Aim of the exercise:
The required output is the whole listing below, unchanged.

Task input:
*** Block opens ***

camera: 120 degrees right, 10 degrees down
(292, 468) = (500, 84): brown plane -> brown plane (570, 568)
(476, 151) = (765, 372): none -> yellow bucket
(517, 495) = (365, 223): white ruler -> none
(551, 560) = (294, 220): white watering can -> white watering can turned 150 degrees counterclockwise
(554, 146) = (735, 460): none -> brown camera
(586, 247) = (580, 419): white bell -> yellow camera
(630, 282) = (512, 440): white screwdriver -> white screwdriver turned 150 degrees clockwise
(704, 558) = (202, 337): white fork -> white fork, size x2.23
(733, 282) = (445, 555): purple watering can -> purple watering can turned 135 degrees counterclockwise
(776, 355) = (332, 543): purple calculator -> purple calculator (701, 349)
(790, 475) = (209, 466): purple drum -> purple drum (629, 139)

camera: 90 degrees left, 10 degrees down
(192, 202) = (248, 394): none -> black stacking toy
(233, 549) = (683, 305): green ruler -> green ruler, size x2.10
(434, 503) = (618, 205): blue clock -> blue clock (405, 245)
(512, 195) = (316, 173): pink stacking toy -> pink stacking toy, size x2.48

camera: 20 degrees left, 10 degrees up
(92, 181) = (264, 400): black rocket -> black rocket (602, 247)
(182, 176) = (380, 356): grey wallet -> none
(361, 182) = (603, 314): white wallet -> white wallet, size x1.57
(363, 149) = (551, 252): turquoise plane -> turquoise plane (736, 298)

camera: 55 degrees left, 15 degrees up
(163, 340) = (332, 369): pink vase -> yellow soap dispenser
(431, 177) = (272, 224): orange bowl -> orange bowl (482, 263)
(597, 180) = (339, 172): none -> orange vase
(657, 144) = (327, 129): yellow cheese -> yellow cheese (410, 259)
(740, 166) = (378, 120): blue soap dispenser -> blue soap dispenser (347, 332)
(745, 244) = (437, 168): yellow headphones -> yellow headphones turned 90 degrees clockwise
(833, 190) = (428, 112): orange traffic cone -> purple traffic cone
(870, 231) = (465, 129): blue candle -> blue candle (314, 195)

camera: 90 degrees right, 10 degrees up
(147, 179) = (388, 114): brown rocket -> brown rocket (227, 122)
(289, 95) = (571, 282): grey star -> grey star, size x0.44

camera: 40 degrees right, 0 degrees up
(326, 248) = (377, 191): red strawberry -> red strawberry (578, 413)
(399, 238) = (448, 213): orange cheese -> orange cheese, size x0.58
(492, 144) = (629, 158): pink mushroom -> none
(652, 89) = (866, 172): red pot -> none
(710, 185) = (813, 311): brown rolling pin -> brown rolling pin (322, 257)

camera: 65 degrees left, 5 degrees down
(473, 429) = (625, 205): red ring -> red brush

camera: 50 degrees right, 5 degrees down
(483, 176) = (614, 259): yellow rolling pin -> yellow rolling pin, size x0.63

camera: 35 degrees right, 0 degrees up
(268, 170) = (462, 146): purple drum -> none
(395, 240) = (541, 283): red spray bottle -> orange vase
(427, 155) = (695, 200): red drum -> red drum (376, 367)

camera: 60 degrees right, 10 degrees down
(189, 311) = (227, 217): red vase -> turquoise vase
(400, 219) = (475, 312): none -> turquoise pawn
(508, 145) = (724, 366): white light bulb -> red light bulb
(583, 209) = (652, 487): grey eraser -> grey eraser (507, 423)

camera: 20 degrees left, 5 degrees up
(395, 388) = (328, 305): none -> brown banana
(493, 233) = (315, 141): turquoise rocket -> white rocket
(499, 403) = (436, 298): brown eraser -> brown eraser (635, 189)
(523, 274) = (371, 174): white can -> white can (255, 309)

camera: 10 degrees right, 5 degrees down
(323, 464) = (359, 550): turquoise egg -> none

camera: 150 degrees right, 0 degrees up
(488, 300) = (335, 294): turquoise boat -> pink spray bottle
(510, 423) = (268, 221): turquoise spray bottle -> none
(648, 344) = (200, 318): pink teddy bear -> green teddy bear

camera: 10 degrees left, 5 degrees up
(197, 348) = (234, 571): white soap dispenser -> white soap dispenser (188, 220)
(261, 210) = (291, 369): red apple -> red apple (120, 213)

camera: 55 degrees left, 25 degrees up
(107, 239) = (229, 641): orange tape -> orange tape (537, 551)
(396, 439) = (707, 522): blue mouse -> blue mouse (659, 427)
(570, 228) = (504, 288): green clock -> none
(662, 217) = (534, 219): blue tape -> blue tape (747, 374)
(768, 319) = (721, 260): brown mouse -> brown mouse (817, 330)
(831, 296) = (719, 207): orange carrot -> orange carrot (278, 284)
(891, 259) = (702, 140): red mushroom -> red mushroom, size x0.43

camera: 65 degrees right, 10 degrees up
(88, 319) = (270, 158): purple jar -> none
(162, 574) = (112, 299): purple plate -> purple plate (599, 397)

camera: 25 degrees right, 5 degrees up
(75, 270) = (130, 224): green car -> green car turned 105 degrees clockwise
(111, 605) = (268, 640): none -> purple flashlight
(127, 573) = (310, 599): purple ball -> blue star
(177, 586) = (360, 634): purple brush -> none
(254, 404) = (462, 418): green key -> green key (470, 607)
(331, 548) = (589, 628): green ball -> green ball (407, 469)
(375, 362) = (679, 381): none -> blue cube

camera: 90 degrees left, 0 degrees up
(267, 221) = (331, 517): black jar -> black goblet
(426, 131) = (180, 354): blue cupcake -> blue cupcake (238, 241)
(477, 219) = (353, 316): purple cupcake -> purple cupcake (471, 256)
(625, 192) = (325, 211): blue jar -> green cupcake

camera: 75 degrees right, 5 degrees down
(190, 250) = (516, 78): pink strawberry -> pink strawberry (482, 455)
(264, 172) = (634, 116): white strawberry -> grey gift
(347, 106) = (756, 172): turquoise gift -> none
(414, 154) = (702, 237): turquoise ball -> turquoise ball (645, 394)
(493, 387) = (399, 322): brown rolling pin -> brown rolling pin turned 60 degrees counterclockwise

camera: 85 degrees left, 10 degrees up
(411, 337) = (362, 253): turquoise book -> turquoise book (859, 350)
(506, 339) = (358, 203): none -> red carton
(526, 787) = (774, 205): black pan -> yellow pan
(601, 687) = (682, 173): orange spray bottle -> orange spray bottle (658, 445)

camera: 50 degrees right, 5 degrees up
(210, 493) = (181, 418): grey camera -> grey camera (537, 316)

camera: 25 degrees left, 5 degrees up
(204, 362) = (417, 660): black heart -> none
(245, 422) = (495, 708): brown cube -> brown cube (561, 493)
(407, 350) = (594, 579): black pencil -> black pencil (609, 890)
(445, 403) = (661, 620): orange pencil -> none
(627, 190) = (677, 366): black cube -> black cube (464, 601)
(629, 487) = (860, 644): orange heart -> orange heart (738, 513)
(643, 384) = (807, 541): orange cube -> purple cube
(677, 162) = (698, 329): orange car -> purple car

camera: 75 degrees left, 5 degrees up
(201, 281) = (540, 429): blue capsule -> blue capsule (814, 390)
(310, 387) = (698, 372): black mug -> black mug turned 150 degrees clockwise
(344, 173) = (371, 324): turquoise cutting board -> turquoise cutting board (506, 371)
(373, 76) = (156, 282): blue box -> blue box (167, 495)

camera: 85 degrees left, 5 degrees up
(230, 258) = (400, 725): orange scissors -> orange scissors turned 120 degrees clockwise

*** Block closes ***

Answer to this exercise:
camera: 120 degrees right, 10 degrees down
(292, 468) = (500, 84): brown plane -> brown plane (570, 568)
(476, 151) = (765, 372): none -> yellow bucket
(517, 495) = (365, 223): white ruler -> none
(551, 560) = (294, 220): white watering can -> white watering can turned 150 degrees counterclockwise
(554, 146) = (735, 460): none -> brown camera
(586, 247) = (580, 419): white bell -> yellow camera
(630, 282) = (512, 440): white screwdriver -> white screwdriver turned 150 degrees clockwise
(704, 558) = (202, 337): white fork -> white fork, size x2.23
(733, 282) = (445, 555): purple watering can -> purple watering can turned 135 degrees counterclockwise
(776, 355) = (332, 543): purple calculator -> purple calculator (701, 349)
(790, 475) = (209, 466): purple drum -> purple drum (629, 139)

camera: 90 degrees left, 10 degrees down
(192, 202) = (248, 394): none -> black stacking toy
(233, 549) = (683, 305): green ruler -> green ruler, size x2.10
(434, 503) = (618, 205): blue clock -> blue clock (405, 245)
(512, 195) = (316, 173): pink stacking toy -> pink stacking toy, size x2.48

camera: 20 degrees left, 10 degrees up
(92, 181) = (264, 400): black rocket -> black rocket (602, 247)
(182, 176) = (380, 356): grey wallet -> none
(361, 182) = (603, 314): white wallet -> white wallet, size x1.57
(363, 149) = (551, 252): turquoise plane -> turquoise plane (736, 298)

camera: 55 degrees left, 15 degrees up
(163, 340) = (332, 369): pink vase -> yellow soap dispenser
(431, 177) = (272, 224): orange bowl -> orange bowl (482, 263)
(597, 180) = (339, 172): none -> orange vase
(657, 144) = (327, 129): yellow cheese -> yellow cheese (410, 259)
(740, 166) = (378, 120): blue soap dispenser -> blue soap dispenser (347, 332)
(745, 244) = (437, 168): yellow headphones -> yellow headphones turned 90 degrees clockwise
(833, 190) = (428, 112): orange traffic cone -> purple traffic cone
(870, 231) = (465, 129): blue candle -> blue candle (314, 195)

camera: 90 degrees right, 10 degrees up
(147, 179) = (388, 114): brown rocket -> brown rocket (227, 122)
(289, 95) = (571, 282): grey star -> grey star, size x0.44

camera: 40 degrees right, 0 degrees up
(326, 248) = (377, 191): red strawberry -> red strawberry (578, 413)
(399, 238) = (448, 213): orange cheese -> orange cheese, size x0.58
(492, 144) = (629, 158): pink mushroom -> none
(652, 89) = (866, 172): red pot -> none
(710, 185) = (813, 311): brown rolling pin -> brown rolling pin (322, 257)

camera: 65 degrees left, 5 degrees down
(473, 429) = (625, 205): red ring -> red brush

camera: 50 degrees right, 5 degrees down
(483, 176) = (614, 259): yellow rolling pin -> yellow rolling pin, size x0.63

camera: 35 degrees right, 0 degrees up
(268, 170) = (462, 146): purple drum -> none
(395, 240) = (541, 283): red spray bottle -> orange vase
(427, 155) = (695, 200): red drum -> red drum (376, 367)

camera: 60 degrees right, 10 degrees down
(189, 311) = (227, 217): red vase -> turquoise vase
(400, 219) = (475, 312): none -> turquoise pawn
(508, 145) = (724, 366): white light bulb -> red light bulb
(583, 209) = (652, 487): grey eraser -> grey eraser (507, 423)

camera: 20 degrees left, 5 degrees up
(395, 388) = (328, 305): none -> brown banana
(493, 233) = (315, 141): turquoise rocket -> white rocket
(499, 403) = (436, 298): brown eraser -> brown eraser (635, 189)
(523, 274) = (371, 174): white can -> white can (255, 309)

camera: 10 degrees right, 5 degrees down
(323, 464) = (359, 550): turquoise egg -> none

camera: 150 degrees right, 0 degrees up
(488, 300) = (335, 294): turquoise boat -> pink spray bottle
(510, 423) = (268, 221): turquoise spray bottle -> none
(648, 344) = (200, 318): pink teddy bear -> green teddy bear

camera: 10 degrees left, 5 degrees up
(197, 348) = (234, 571): white soap dispenser -> white soap dispenser (188, 220)
(261, 210) = (291, 369): red apple -> red apple (120, 213)

camera: 55 degrees left, 25 degrees up
(107, 239) = (229, 641): orange tape -> orange tape (537, 551)
(396, 439) = (707, 522): blue mouse -> blue mouse (659, 427)
(570, 228) = (504, 288): green clock -> none
(662, 217) = (534, 219): blue tape -> blue tape (747, 374)
(768, 319) = (721, 260): brown mouse -> brown mouse (817, 330)
(831, 296) = (719, 207): orange carrot -> orange carrot (278, 284)
(891, 259) = (702, 140): red mushroom -> red mushroom, size x0.43

camera: 65 degrees right, 10 degrees up
(88, 319) = (270, 158): purple jar -> none
(162, 574) = (112, 299): purple plate -> purple plate (599, 397)

camera: 25 degrees right, 5 degrees up
(75, 270) = (130, 224): green car -> green car turned 105 degrees clockwise
(111, 605) = (268, 640): none -> purple flashlight
(127, 573) = (310, 599): purple ball -> blue star
(177, 586) = (360, 634): purple brush -> none
(254, 404) = (462, 418): green key -> green key (470, 607)
(331, 548) = (589, 628): green ball -> green ball (407, 469)
(375, 362) = (679, 381): none -> blue cube

camera: 90 degrees left, 0 degrees up
(267, 221) = (331, 517): black jar -> black goblet
(426, 131) = (180, 354): blue cupcake -> blue cupcake (238, 241)
(477, 219) = (353, 316): purple cupcake -> purple cupcake (471, 256)
(625, 192) = (325, 211): blue jar -> green cupcake

camera: 75 degrees right, 5 degrees down
(190, 250) = (516, 78): pink strawberry -> pink strawberry (482, 455)
(264, 172) = (634, 116): white strawberry -> grey gift
(347, 106) = (756, 172): turquoise gift -> none
(414, 154) = (702, 237): turquoise ball -> turquoise ball (645, 394)
(493, 387) = (399, 322): brown rolling pin -> brown rolling pin turned 60 degrees counterclockwise

camera: 85 degrees left, 10 degrees up
(411, 337) = (362, 253): turquoise book -> turquoise book (859, 350)
(506, 339) = (358, 203): none -> red carton
(526, 787) = (774, 205): black pan -> yellow pan
(601, 687) = (682, 173): orange spray bottle -> orange spray bottle (658, 445)

camera: 50 degrees right, 5 degrees up
(210, 493) = (181, 418): grey camera -> grey camera (537, 316)

camera: 25 degrees left, 5 degrees up
(204, 362) = (417, 660): black heart -> none
(245, 422) = (495, 708): brown cube -> brown cube (561, 493)
(407, 350) = (594, 579): black pencil -> black pencil (609, 890)
(445, 403) = (661, 620): orange pencil -> none
(627, 190) = (677, 366): black cube -> black cube (464, 601)
(629, 487) = (860, 644): orange heart -> orange heart (738, 513)
(643, 384) = (807, 541): orange cube -> purple cube
(677, 162) = (698, 329): orange car -> purple car

camera: 75 degrees left, 5 degrees up
(201, 281) = (540, 429): blue capsule -> blue capsule (814, 390)
(310, 387) = (698, 372): black mug -> black mug turned 150 degrees clockwise
(344, 173) = (371, 324): turquoise cutting board -> turquoise cutting board (506, 371)
(373, 76) = (156, 282): blue box -> blue box (167, 495)

camera: 85 degrees left, 5 degrees up
(230, 258) = (400, 725): orange scissors -> orange scissors turned 120 degrees clockwise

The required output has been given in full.